Data records
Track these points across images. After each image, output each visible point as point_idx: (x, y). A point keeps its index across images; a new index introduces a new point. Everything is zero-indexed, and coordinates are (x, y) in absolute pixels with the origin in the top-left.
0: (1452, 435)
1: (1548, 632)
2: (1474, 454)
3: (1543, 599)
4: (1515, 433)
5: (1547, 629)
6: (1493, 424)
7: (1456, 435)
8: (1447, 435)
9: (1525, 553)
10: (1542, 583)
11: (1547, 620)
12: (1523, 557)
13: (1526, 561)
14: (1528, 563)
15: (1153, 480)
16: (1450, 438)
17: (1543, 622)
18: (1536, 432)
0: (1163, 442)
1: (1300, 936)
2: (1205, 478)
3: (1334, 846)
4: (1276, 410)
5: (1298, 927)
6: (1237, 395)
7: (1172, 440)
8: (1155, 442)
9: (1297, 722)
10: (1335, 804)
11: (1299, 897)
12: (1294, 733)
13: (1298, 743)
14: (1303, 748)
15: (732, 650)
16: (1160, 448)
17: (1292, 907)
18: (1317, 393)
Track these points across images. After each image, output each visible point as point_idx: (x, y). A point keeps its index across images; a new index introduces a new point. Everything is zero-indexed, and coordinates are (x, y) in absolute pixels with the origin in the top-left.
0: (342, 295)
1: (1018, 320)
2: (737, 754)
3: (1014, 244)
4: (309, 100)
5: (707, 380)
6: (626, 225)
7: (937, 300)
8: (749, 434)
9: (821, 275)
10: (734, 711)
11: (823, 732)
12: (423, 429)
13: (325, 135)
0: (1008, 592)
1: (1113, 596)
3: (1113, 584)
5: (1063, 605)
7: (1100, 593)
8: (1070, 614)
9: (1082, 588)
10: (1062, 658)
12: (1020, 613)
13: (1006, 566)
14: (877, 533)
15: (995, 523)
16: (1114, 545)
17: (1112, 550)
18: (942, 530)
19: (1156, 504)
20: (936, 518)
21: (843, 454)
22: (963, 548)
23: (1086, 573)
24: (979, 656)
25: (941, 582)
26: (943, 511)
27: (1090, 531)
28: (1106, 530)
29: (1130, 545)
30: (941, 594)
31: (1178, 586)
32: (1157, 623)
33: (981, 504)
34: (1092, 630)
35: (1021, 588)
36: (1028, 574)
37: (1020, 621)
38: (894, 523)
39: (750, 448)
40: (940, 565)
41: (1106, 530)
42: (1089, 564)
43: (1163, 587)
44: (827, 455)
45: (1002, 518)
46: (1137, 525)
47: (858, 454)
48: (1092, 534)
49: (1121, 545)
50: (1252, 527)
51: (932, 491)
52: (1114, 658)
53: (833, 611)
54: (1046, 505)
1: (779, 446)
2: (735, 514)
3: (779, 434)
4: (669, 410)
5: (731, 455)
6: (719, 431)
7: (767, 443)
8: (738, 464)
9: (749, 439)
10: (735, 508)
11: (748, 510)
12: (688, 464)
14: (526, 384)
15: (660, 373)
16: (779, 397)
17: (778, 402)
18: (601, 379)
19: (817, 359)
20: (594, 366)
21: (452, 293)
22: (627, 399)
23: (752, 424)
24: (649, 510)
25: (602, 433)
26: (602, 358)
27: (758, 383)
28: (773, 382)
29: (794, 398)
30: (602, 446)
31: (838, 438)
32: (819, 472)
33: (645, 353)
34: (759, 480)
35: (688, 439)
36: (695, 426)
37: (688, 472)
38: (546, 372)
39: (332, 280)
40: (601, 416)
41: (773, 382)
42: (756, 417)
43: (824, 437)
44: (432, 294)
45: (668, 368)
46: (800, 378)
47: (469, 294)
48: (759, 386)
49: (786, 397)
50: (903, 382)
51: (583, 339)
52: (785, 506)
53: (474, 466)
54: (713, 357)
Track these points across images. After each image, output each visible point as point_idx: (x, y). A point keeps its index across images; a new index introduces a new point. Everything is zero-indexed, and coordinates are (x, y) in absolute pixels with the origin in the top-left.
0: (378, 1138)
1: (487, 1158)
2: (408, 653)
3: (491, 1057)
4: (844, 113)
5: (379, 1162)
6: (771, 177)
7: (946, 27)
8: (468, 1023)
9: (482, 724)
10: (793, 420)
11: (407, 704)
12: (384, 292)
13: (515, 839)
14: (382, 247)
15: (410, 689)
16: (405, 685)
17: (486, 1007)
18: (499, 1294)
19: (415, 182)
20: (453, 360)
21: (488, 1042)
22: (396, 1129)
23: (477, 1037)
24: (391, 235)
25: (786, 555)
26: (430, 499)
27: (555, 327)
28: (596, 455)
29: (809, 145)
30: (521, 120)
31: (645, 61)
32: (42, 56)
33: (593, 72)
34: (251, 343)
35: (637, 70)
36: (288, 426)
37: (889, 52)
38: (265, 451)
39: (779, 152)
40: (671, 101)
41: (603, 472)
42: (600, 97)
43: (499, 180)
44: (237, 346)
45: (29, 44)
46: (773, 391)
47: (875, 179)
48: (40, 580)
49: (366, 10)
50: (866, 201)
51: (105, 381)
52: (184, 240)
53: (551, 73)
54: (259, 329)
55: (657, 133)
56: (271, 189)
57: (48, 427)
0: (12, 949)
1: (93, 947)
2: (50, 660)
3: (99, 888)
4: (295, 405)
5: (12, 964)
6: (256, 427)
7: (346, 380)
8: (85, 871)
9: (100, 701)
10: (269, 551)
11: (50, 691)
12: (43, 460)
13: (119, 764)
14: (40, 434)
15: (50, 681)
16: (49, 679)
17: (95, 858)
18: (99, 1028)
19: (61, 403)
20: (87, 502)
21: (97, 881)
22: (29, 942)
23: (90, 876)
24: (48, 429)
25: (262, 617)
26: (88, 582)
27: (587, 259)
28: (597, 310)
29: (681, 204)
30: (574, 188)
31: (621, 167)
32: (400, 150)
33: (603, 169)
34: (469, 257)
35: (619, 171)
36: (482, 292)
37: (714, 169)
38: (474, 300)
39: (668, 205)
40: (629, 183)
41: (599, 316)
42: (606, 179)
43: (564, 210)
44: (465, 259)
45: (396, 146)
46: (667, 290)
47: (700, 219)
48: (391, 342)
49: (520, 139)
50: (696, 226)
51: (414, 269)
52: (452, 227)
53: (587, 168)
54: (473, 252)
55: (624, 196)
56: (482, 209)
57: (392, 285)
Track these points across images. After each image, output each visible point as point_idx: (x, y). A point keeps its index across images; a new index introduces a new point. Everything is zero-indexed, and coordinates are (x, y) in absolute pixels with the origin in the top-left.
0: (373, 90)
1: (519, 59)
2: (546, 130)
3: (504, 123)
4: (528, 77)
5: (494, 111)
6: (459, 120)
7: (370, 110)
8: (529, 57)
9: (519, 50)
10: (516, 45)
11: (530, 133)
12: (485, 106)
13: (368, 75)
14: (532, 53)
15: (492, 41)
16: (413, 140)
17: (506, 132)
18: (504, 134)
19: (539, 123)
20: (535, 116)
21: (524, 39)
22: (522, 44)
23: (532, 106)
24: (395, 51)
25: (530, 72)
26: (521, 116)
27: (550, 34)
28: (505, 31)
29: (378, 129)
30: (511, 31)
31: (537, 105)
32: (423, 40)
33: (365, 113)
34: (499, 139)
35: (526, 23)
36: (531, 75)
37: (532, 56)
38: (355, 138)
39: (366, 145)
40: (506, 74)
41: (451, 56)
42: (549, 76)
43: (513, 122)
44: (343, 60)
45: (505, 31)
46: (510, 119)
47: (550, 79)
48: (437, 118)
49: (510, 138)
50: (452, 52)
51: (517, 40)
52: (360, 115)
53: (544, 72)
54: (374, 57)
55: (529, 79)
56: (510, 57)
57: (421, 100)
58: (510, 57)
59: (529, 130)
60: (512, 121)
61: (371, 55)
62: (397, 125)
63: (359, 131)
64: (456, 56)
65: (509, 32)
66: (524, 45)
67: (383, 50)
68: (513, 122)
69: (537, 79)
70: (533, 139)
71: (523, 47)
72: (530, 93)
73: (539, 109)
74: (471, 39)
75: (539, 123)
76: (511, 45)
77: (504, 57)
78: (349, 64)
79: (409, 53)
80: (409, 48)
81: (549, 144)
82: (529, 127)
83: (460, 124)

GIVEN TASK: Update the listing from its first line up to and including the line with "17: (1292, 907)" by replacing "zero-indexed" with "0-indexed", and leave everything else unchanged. Return only those lines.

RESULT FOR THIS EXERCISE:
Track these points across images. After each image, output each visible point as point_idx: (x, y). A point keeps its index across images; a new index introduces a new point. Everything is 0-indexed, and coordinates are (x, y) in absolute pixels with the origin in the top-left.
0: (1452, 435)
1: (1548, 632)
2: (1474, 454)
3: (1543, 599)
4: (1515, 433)
5: (1547, 629)
6: (1493, 424)
7: (1456, 435)
8: (1447, 435)
9: (1525, 553)
10: (1542, 583)
11: (1547, 620)
12: (1523, 557)
13: (1526, 561)
14: (1528, 563)
15: (1153, 480)
16: (1450, 438)
17: (1543, 622)
18: (1536, 432)
0: (1163, 442)
1: (1300, 936)
2: (1205, 478)
3: (1334, 846)
4: (1276, 410)
5: (1298, 927)
6: (1237, 395)
7: (1172, 440)
8: (1155, 442)
9: (1297, 722)
10: (1335, 804)
11: (1299, 897)
12: (1294, 733)
13: (1298, 743)
14: (1303, 748)
15: (732, 650)
16: (1160, 448)
17: (1292, 907)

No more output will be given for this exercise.